BEGIN Available records

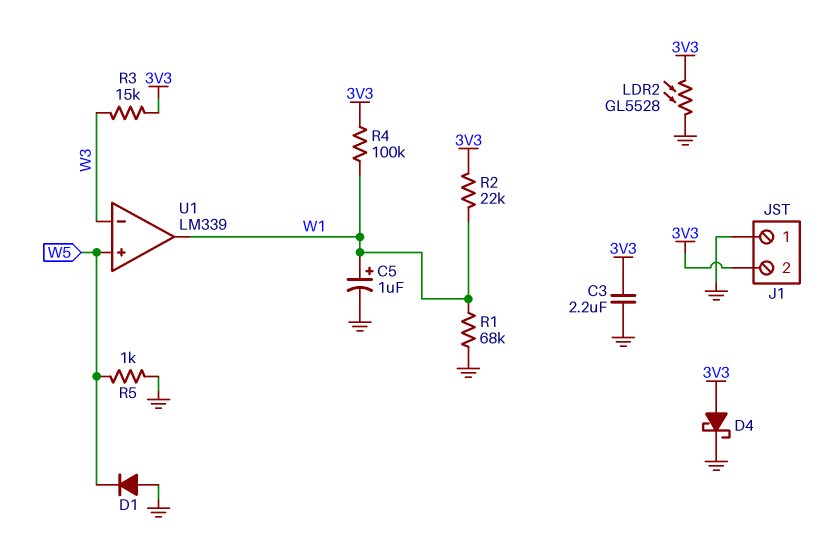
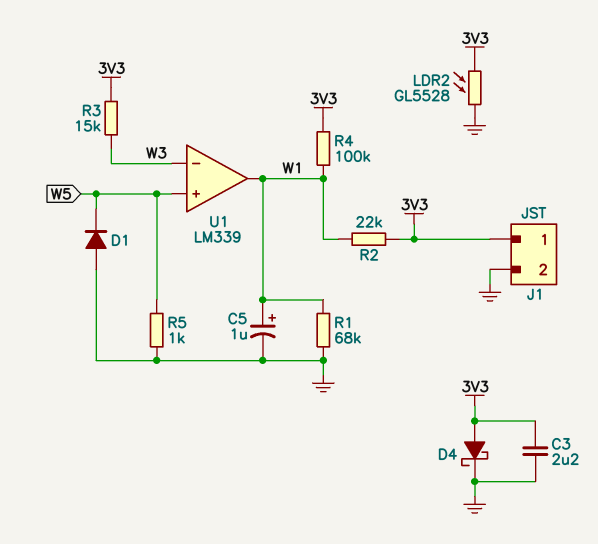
J1 pin 1: GND -> 3V3
J1 pin 2: 3V3 -> GND

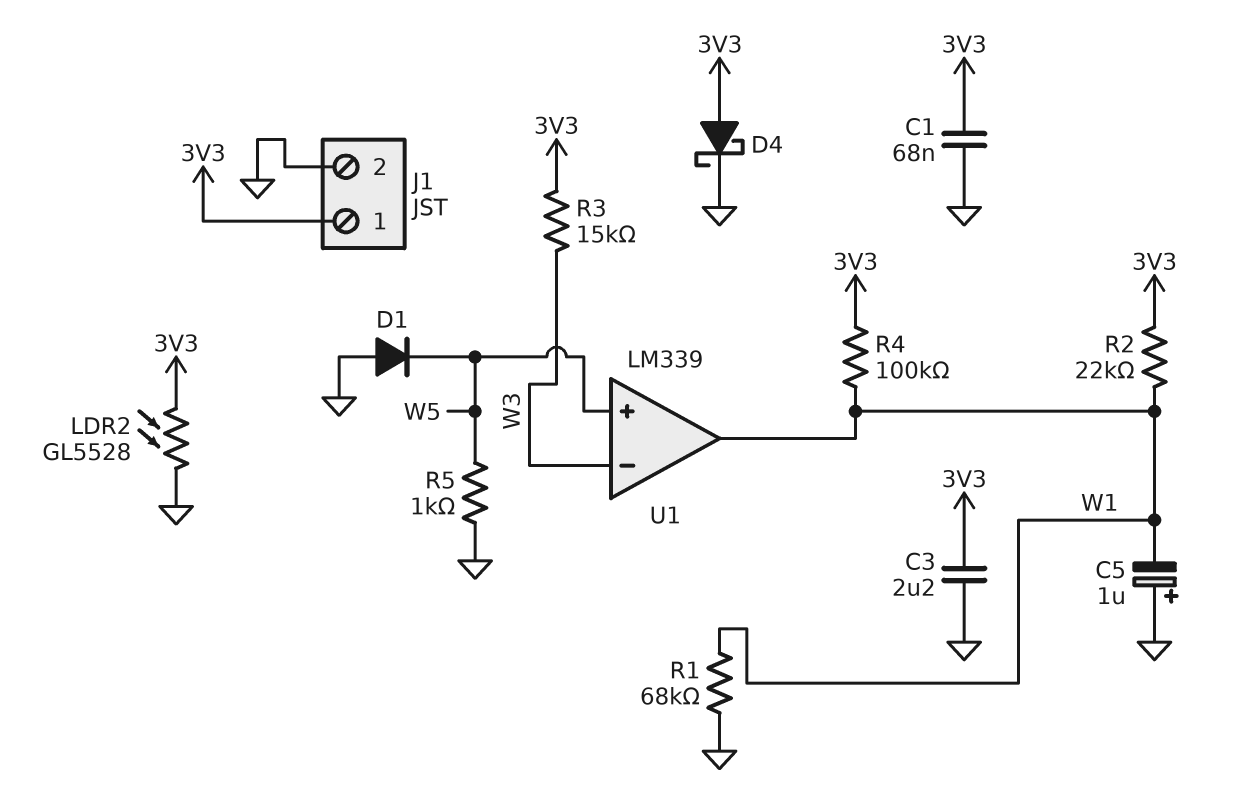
C1: none -> 68nF (3V3, GND)
C5: 1uF (plus W1, minus GND) -> 1uF (plus GND, minus W1)

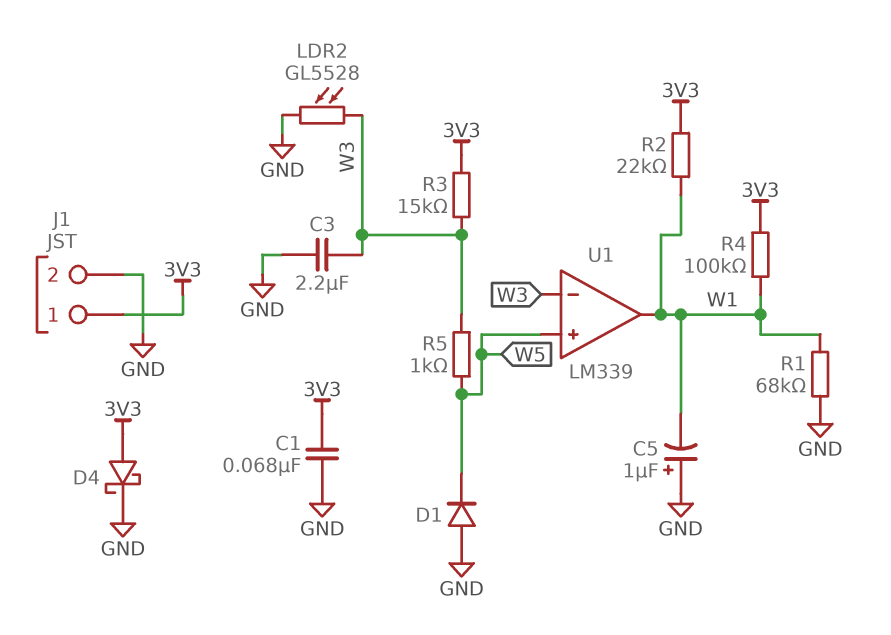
C3: 2.2uF (3V3, GND) -> 2.2uF (GND, W3)
LDR2: GL5528 (3V3, GND) -> GL5528 (GND, W3)
R5: 1k (GND, W5) -> 1k (W3, W5)

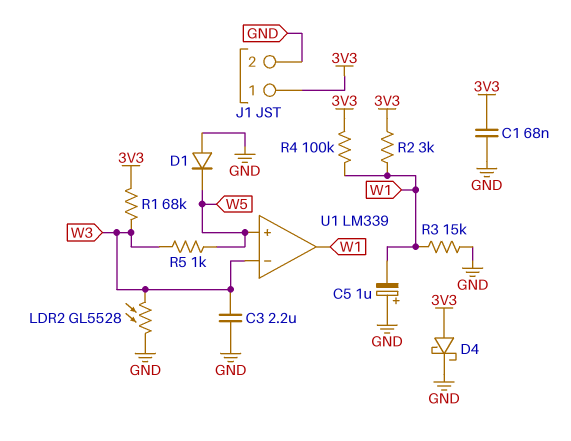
R1: 68k (GND, W1) -> 68k (3V3, W3)
R2: 22k (3V3, W1) -> 3k (3V3, W1)
R3: 15k (3V3, W3) -> 15k (GND, W1)

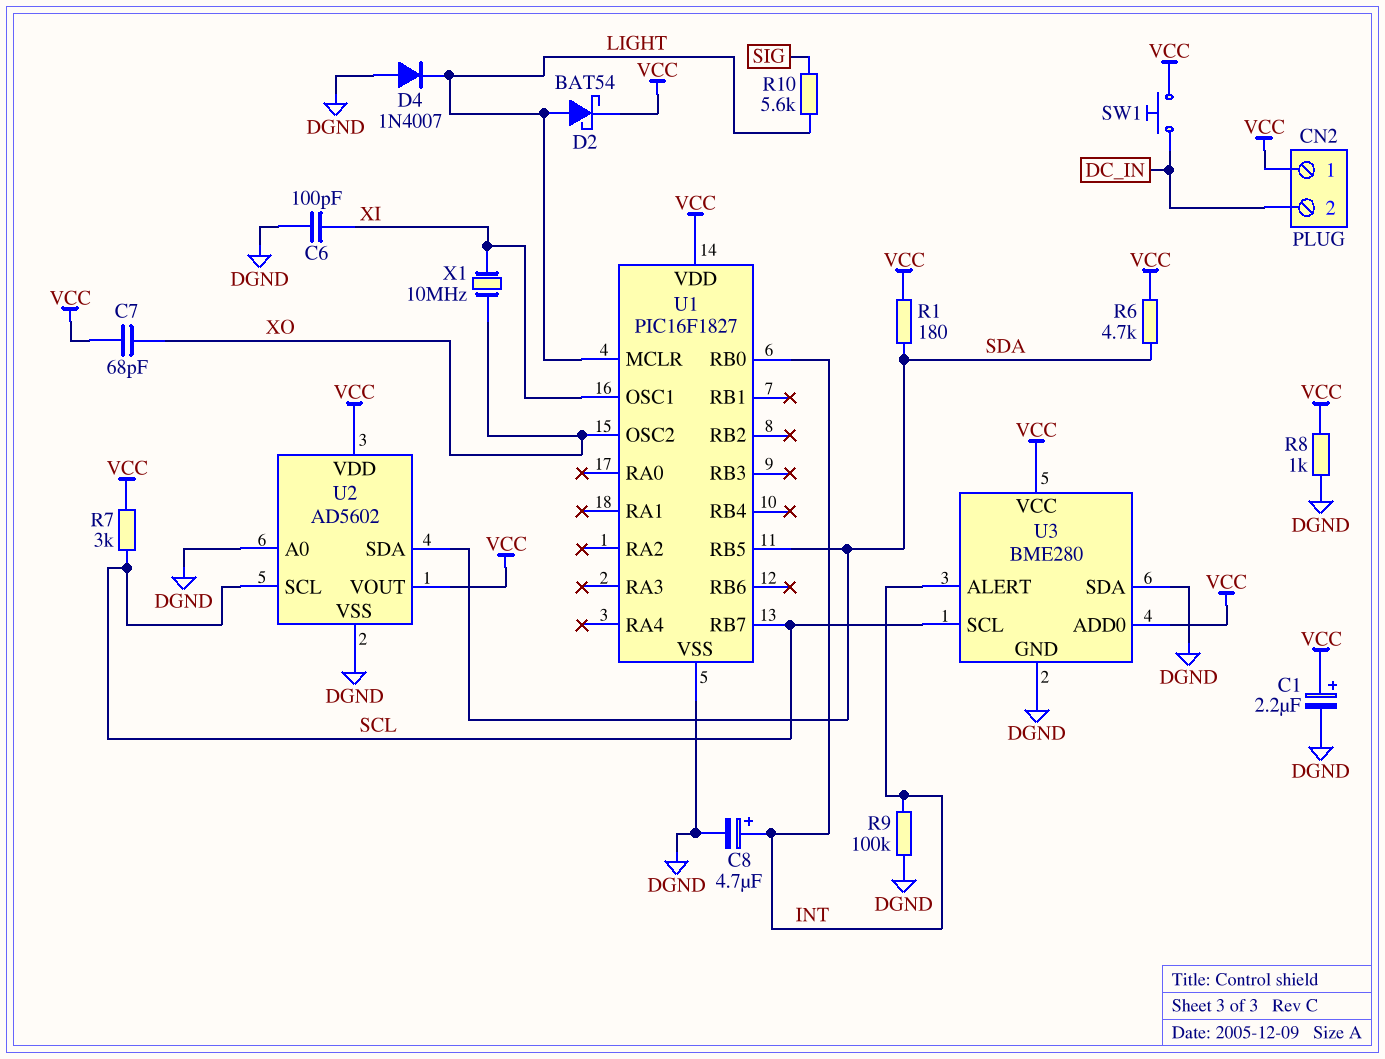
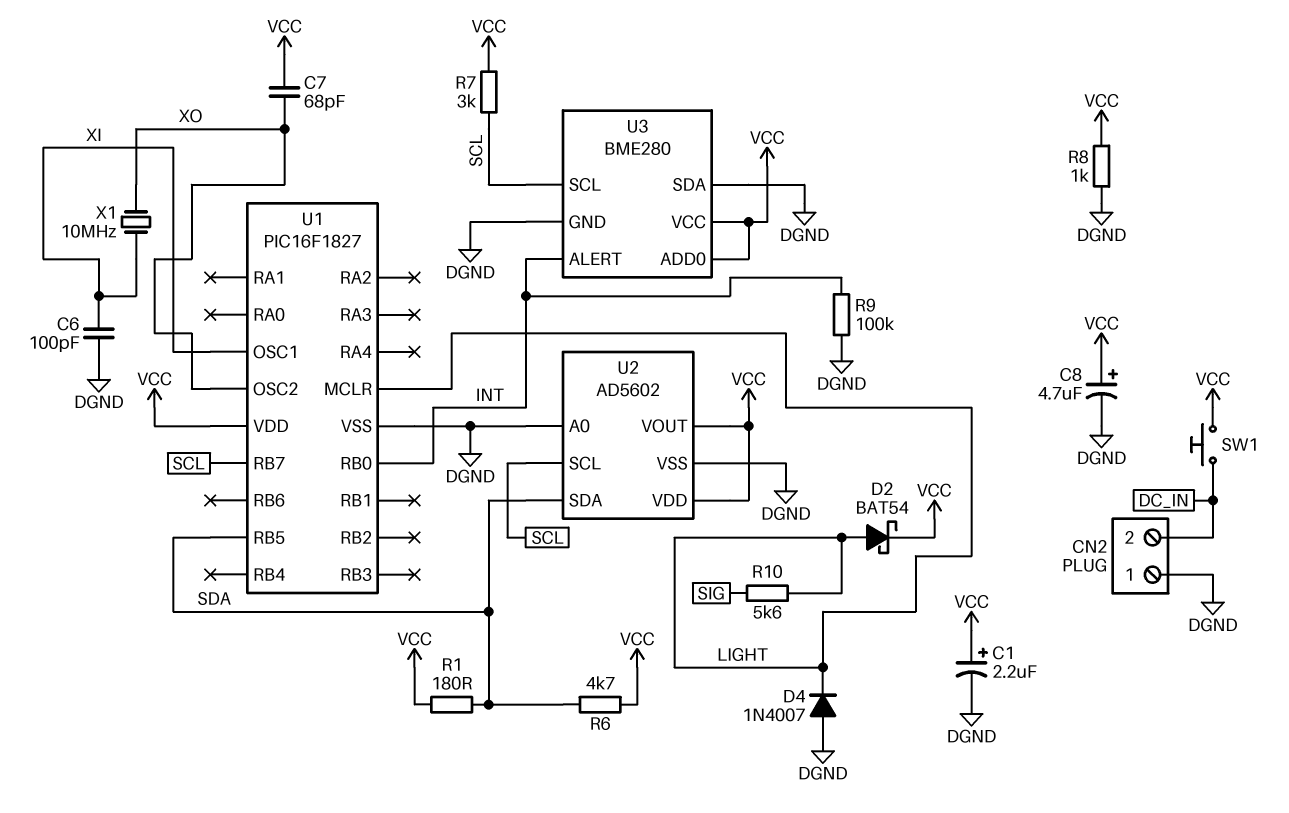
C8: 4.7uF (plus INT, minus DGND) -> 4.7uF (plus VCC, minus DGND)
CN2 pin 1: VCC -> DGND

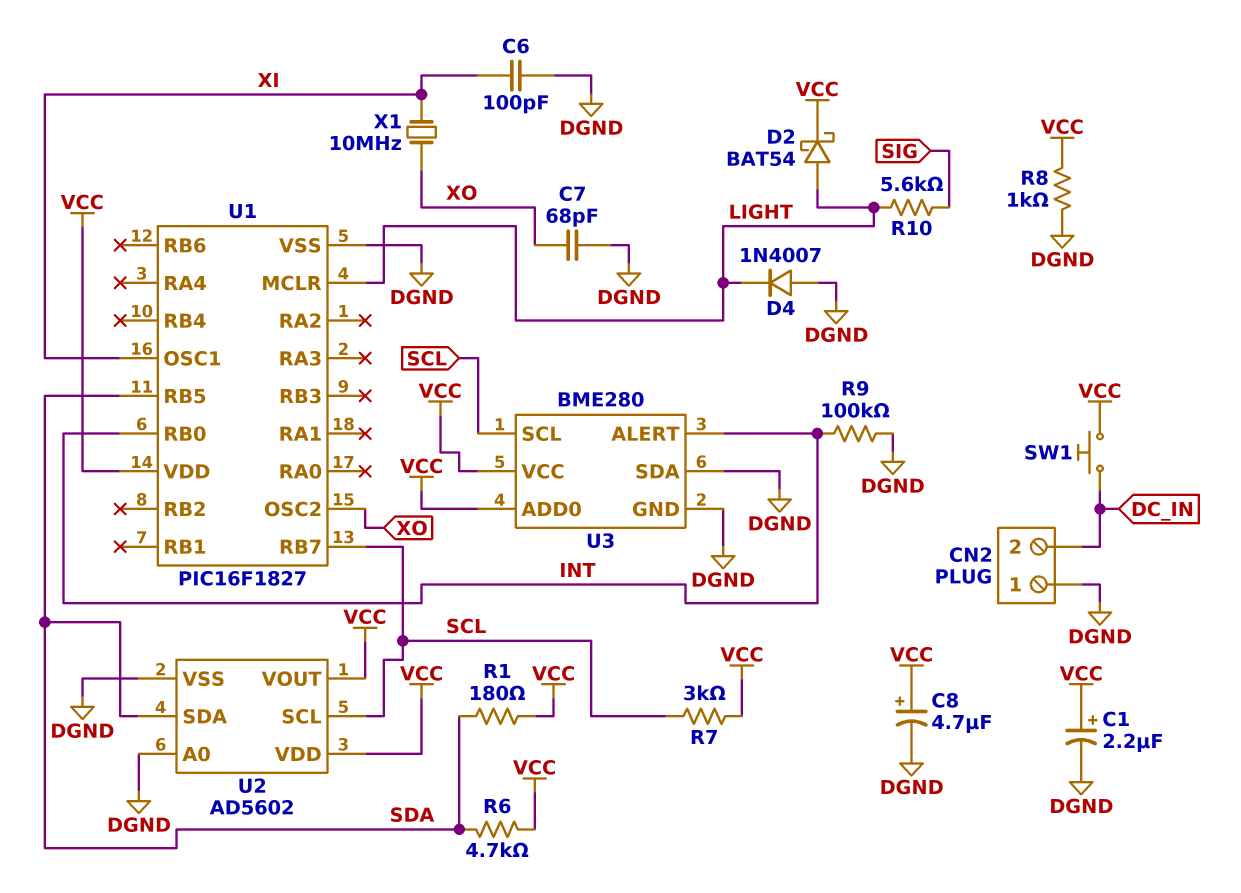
C7: 68pF (VCC, XO) -> 68pF (DGND, XO)

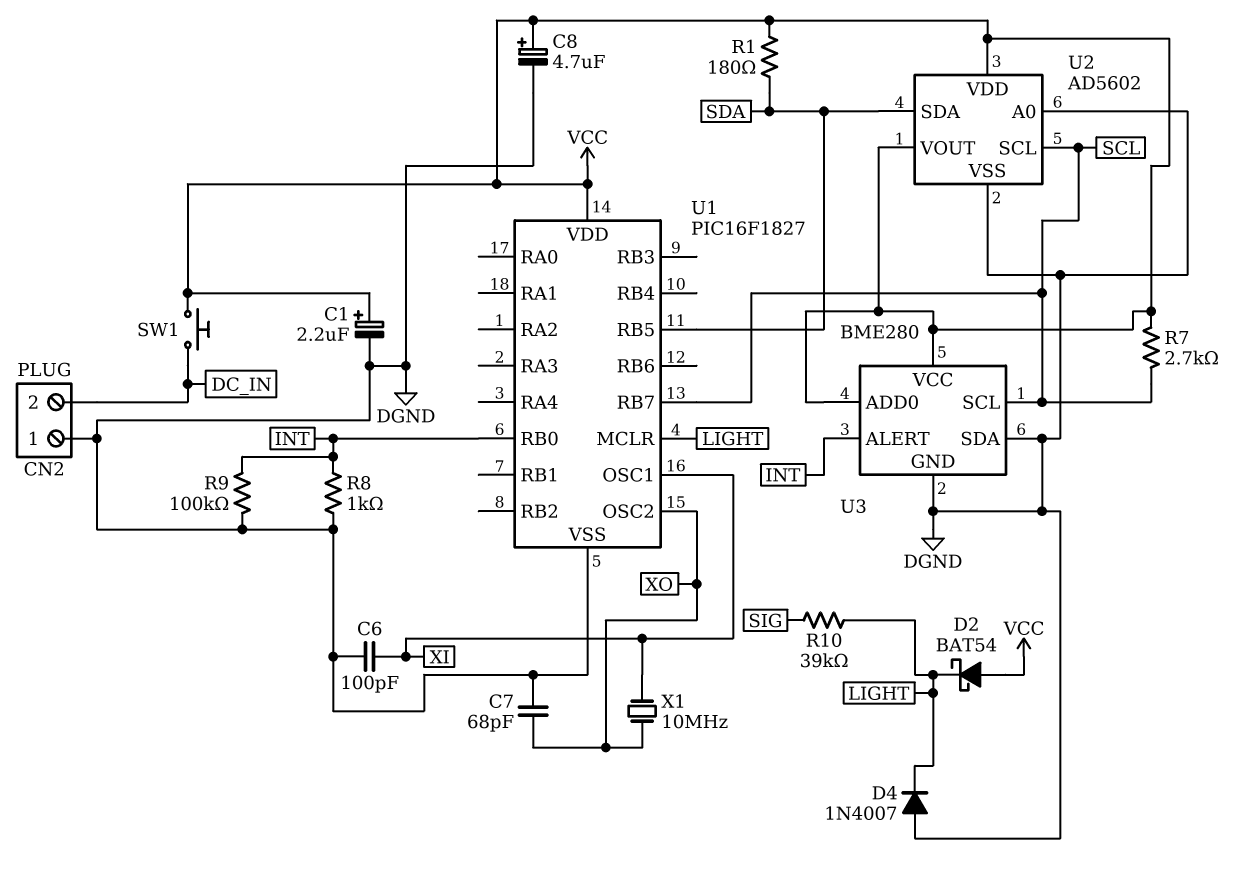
D2: schottky BAT54 (A LIGHT, K VCC) -> schottky BAT54 (A VCC, K LIGHT)
R6: 4.7k (SDA, VCC) -> none
R7: 3k (SCL, VCC) -> 2.7k (SCL, VCC)
R8: 1k (DGND, VCC) -> 1k (DGND, INT)
R10: 5.6k (LIGHT, SIG) -> 39k (LIGHT, SIG)

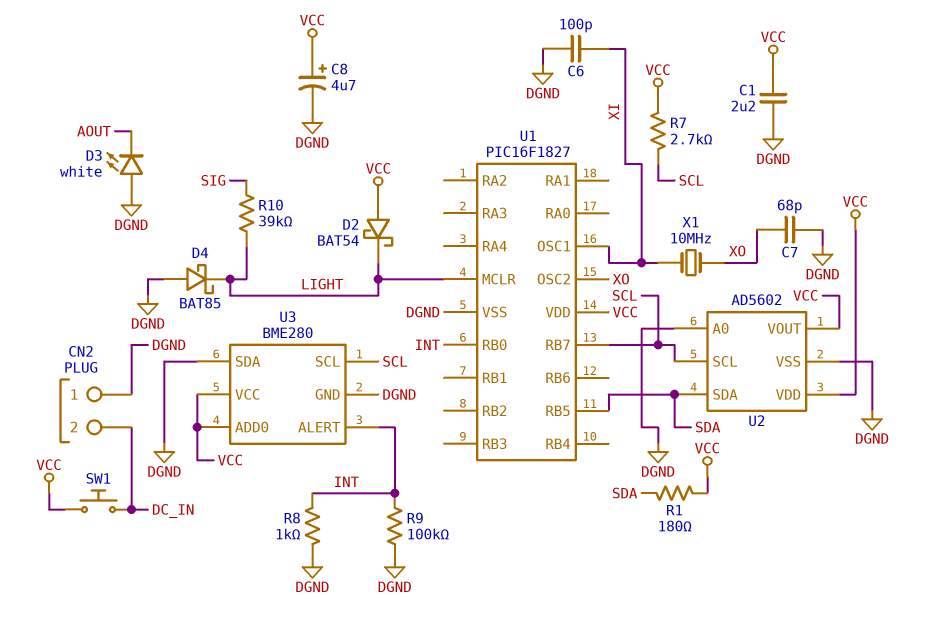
C1: 2.2uF (plus VCC, minus DGND) -> 2.2uF (DGND, VCC)
D3: none -> LED white (A DGND, K AOUT)
D4: diode 1N4007 (A DGND, K LIGHT) -> schottky BAT85 (A DGND, K LIGHT)

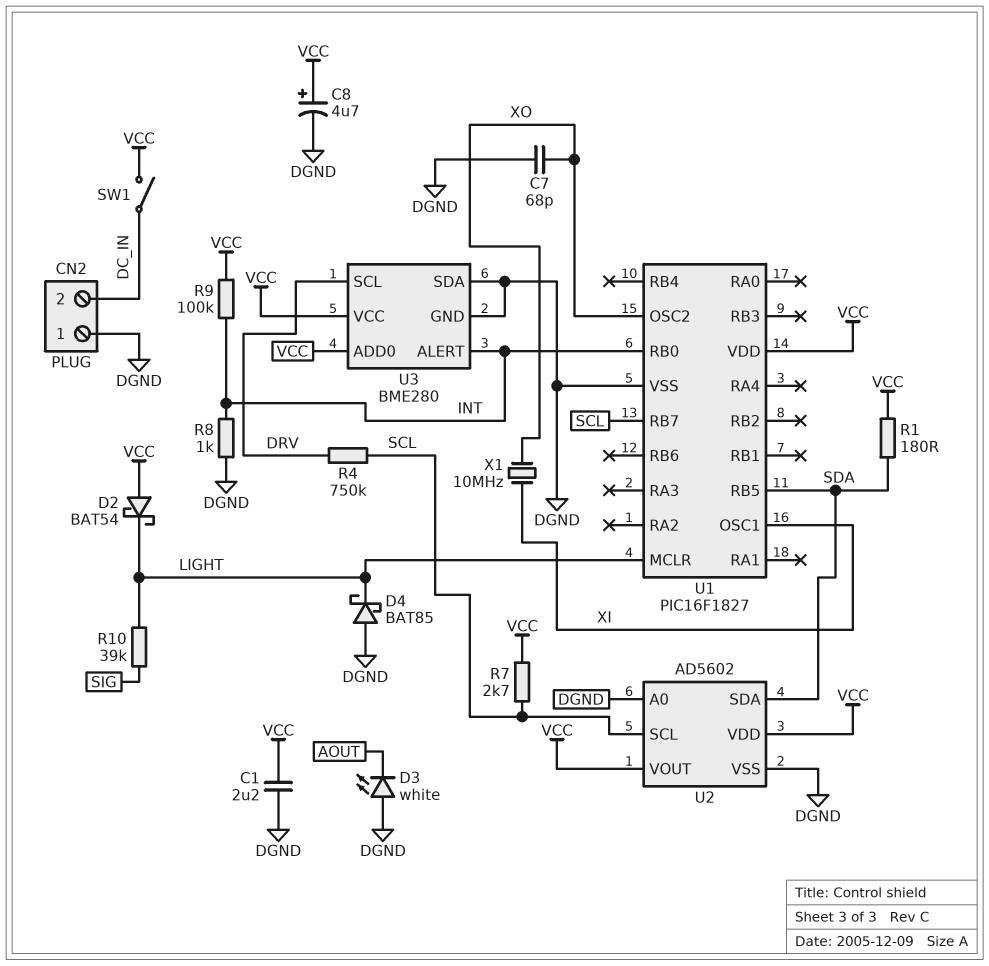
C6: 100pF (DGND, XI) -> none
R4: none -> 750k (DRV, SCL)
R9: 100k (DGND, INT) -> 100k (INT, VCC)
SW1: button (DC_IN, VCC) -> switch (DC_IN, VCC)
U3 pin SCL: SCL -> DRV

END Available records

From the entries above, list each line with "plus" in it.

> [Answer to this task]
C5: 1uF (plus W1, minus GND) -> 1uF (plus GND, minus W1)
C8: 4.7uF (plus INT, minus DGND) -> 4.7uF (plus VCC, minus DGND)
C1: 2.2uF (plus VCC, minus DGND) -> 2.2uF (DGND, VCC)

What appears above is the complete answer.